• _What is expected_
Please filter the entries for the word "button" and copy every line that has it.

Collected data
────

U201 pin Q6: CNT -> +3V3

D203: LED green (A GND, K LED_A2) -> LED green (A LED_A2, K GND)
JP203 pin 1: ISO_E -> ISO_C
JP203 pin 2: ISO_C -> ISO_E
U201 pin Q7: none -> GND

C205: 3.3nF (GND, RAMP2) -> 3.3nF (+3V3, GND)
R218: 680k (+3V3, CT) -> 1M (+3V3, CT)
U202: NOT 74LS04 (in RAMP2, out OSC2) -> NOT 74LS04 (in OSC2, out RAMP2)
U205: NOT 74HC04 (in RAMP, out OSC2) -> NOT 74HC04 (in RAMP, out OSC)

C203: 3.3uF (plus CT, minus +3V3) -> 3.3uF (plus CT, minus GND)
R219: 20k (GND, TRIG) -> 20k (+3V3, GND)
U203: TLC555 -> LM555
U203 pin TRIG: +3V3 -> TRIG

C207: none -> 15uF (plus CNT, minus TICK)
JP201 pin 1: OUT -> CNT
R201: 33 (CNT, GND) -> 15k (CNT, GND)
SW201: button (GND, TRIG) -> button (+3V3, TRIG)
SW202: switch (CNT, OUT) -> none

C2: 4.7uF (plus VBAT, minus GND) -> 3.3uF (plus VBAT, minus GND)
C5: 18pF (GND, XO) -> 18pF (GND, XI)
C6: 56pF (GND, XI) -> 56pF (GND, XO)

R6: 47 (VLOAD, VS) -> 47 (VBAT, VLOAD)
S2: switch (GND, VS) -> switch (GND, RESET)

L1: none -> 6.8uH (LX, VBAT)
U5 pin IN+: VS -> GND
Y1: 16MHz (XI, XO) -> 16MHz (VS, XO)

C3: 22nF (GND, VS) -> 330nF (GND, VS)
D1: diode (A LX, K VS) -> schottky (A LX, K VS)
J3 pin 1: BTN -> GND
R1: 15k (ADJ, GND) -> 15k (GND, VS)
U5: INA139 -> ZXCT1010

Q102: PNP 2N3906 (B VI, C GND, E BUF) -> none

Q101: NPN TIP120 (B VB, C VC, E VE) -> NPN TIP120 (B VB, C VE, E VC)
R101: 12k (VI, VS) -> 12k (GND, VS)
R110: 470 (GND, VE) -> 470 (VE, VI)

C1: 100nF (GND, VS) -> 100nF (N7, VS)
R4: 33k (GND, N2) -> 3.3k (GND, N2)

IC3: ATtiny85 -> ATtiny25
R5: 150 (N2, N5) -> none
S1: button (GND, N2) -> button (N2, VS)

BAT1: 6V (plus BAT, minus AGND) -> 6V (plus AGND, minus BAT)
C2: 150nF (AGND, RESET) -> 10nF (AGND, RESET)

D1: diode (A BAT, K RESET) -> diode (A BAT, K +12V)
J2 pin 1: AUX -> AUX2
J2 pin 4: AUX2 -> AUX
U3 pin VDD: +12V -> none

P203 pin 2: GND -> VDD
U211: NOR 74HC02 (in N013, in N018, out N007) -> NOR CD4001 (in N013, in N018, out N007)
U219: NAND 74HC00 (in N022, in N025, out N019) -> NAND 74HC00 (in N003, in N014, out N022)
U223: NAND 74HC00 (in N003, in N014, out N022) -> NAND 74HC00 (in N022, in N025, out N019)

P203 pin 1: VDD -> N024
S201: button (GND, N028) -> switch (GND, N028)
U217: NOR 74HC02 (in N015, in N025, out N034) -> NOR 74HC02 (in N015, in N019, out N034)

────

• _Task output_
SW201: button (GND, TRIG) -> button (+3V3, TRIG)
S1: button (GND, N2) -> button (N2, VS)
S201: button (GND, N028) -> switch (GND, N028)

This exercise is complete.